Task to complete ▸ The pictures are to be dropped, and the records below are to be restated word for word.

[Object transformation records]
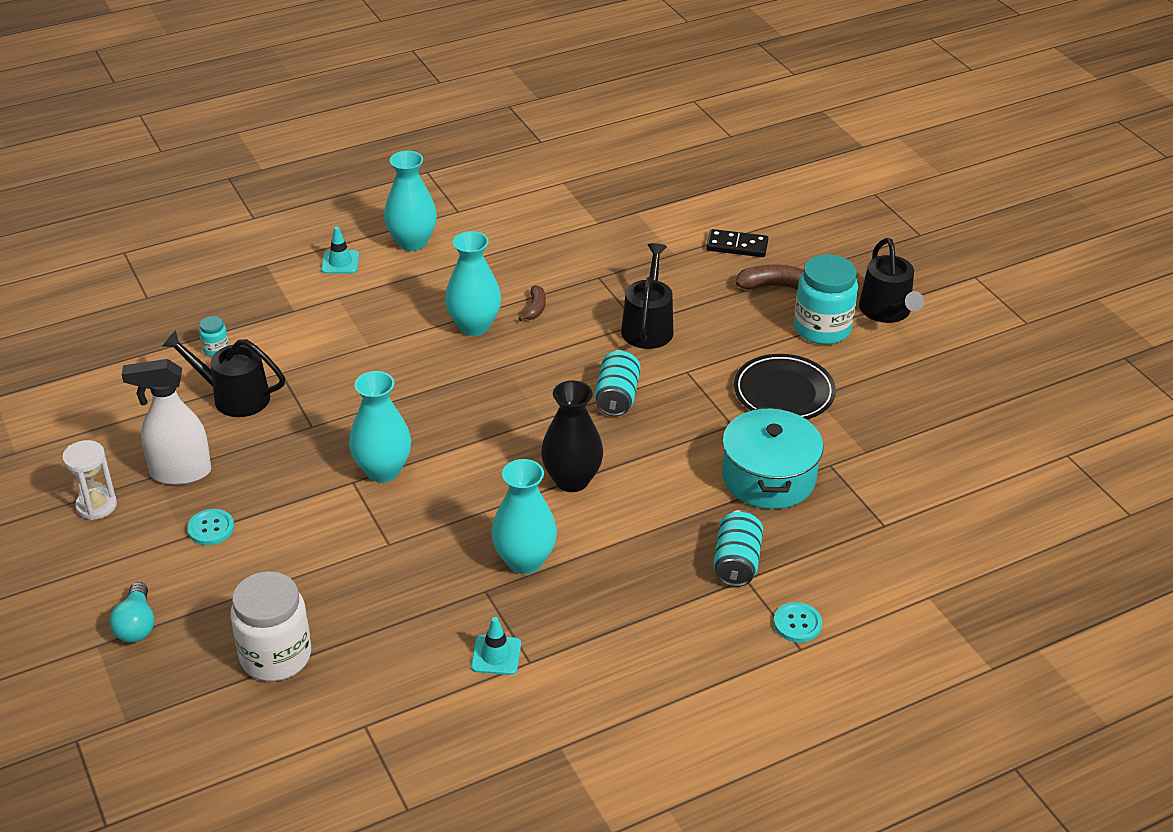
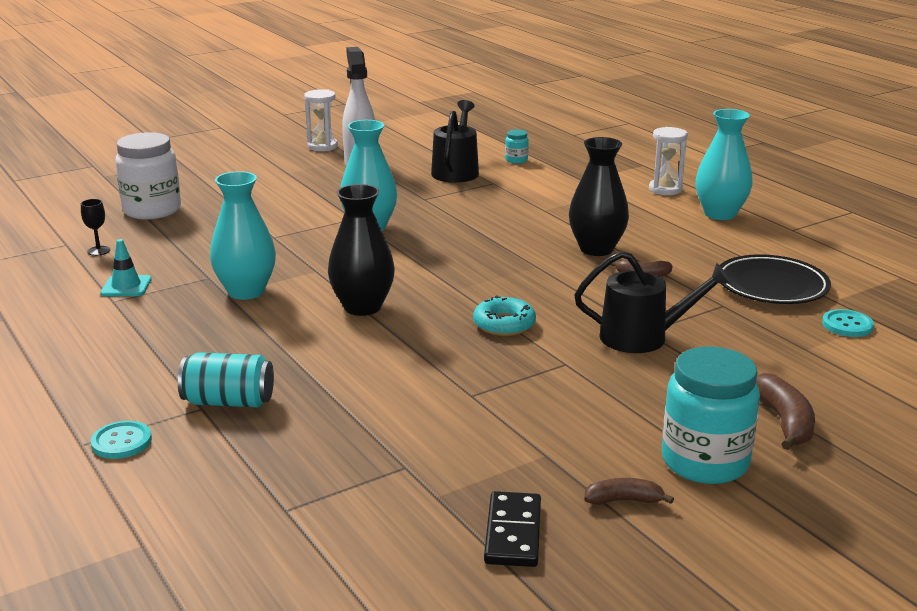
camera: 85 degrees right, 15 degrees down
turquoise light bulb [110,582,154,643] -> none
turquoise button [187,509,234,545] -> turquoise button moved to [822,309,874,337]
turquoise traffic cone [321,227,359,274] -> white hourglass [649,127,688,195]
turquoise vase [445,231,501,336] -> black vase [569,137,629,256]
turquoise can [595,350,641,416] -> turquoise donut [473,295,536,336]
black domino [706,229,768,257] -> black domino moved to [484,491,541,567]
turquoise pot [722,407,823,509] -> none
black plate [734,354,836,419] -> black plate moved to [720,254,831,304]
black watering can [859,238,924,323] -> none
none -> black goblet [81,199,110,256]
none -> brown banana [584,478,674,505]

Response to the task ▸
camera: 85 degrees right, 15 degrees down
turquoise light bulb [110,582,154,643] -> none
turquoise button [187,509,234,545] -> turquoise button moved to [822,309,874,337]
turquoise traffic cone [321,227,359,274] -> white hourglass [649,127,688,195]
turquoise vase [445,231,501,336] -> black vase [569,137,629,256]
turquoise can [595,350,641,416] -> turquoise donut [473,295,536,336]
black domino [706,229,768,257] -> black domino moved to [484,491,541,567]
turquoise pot [722,407,823,509] -> none
black plate [734,354,836,419] -> black plate moved to [720,254,831,304]
black watering can [859,238,924,323] -> none
none -> black goblet [81,199,110,256]
none -> brown banana [584,478,674,505]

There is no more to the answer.